• **EXERCISE INSTRUCTIONS**: Among the records below, determine how many lines have the word "green" in them; output only the number.

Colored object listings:
# # #

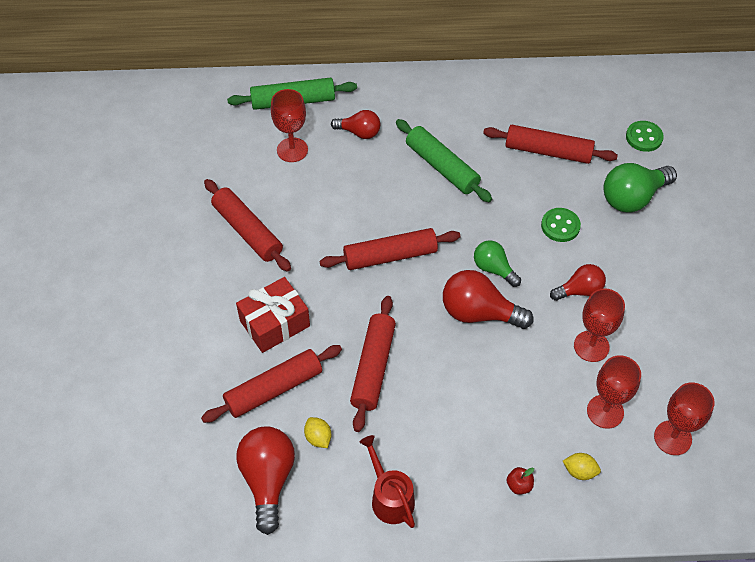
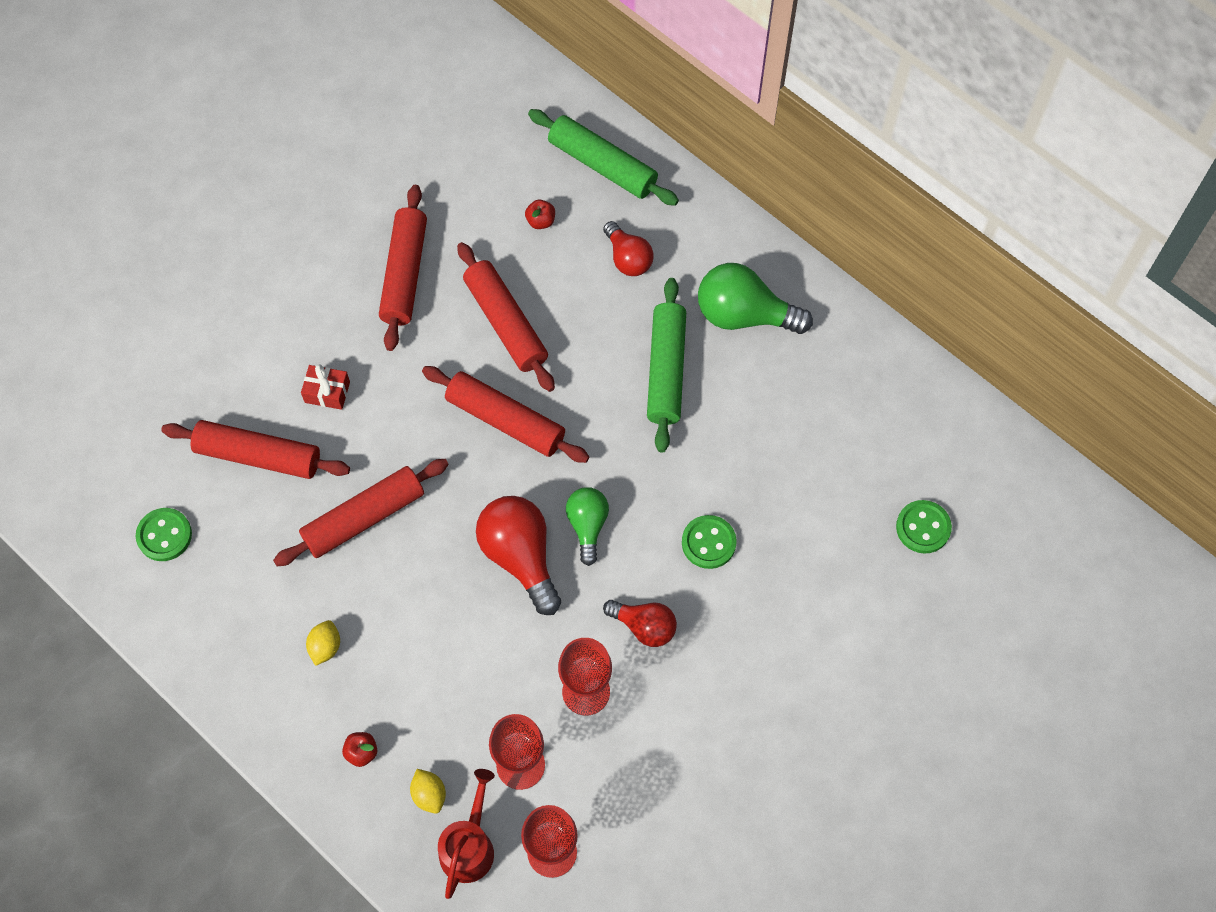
camera: 45 degrees right, 10 degrees up
(268, 480) = (164, 535): red light bulb -> green button
(275, 323) = (327, 392): red gift -> red gift, size x0.55
(292, 150) = (540, 221): red goblet -> red apple
(318, 438) = (245, 538): yellow lemon -> yellow lemon (325, 647)
(390, 498) = (242, 651): red watering can -> red watering can (469, 846)
(548, 151) = (797, 450): red rolling pin -> red rolling pin (506, 323)
(633, 198) = (823, 582): green light bulb -> green light bulb (744, 315)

# # #

• **TASK ANSWER**: 2